Lines of the listing that contain "before" need to be copied.
Top of GIVEN INFORMATION
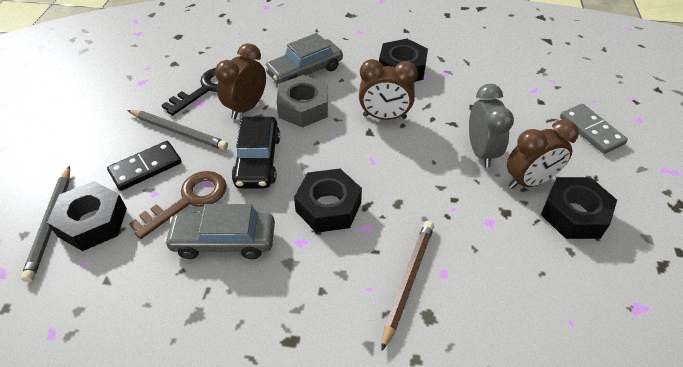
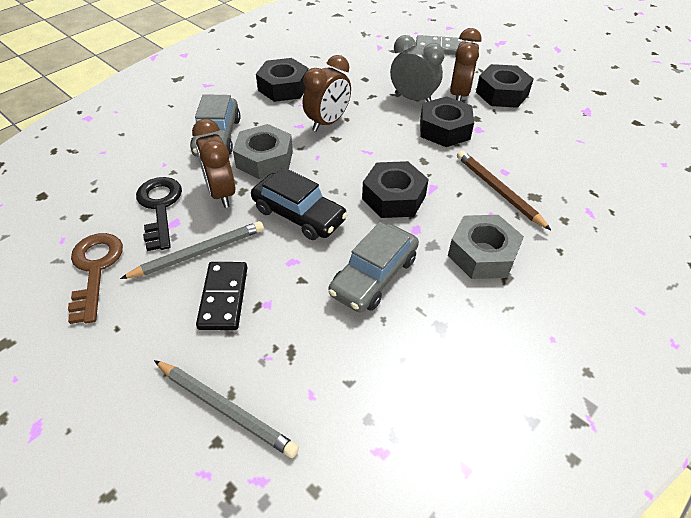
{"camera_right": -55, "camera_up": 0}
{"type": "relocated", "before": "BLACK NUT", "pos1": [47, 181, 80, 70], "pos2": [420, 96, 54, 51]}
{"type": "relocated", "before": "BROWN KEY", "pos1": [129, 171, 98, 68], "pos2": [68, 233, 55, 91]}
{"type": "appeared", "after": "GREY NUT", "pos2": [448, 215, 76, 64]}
Bottom of GIVEN INFORMATION
RESULT OF THE EXERCISE:
{"type": "relocated", "before": "BLACK NUT", "pos1": [47, 181, 80, 70], "pos2": [420, 96, 54, 51]}
{"type": "relocated", "before": "BROWN KEY", "pos1": [129, 171, 98, 68], "pos2": [68, 233, 55, 91]}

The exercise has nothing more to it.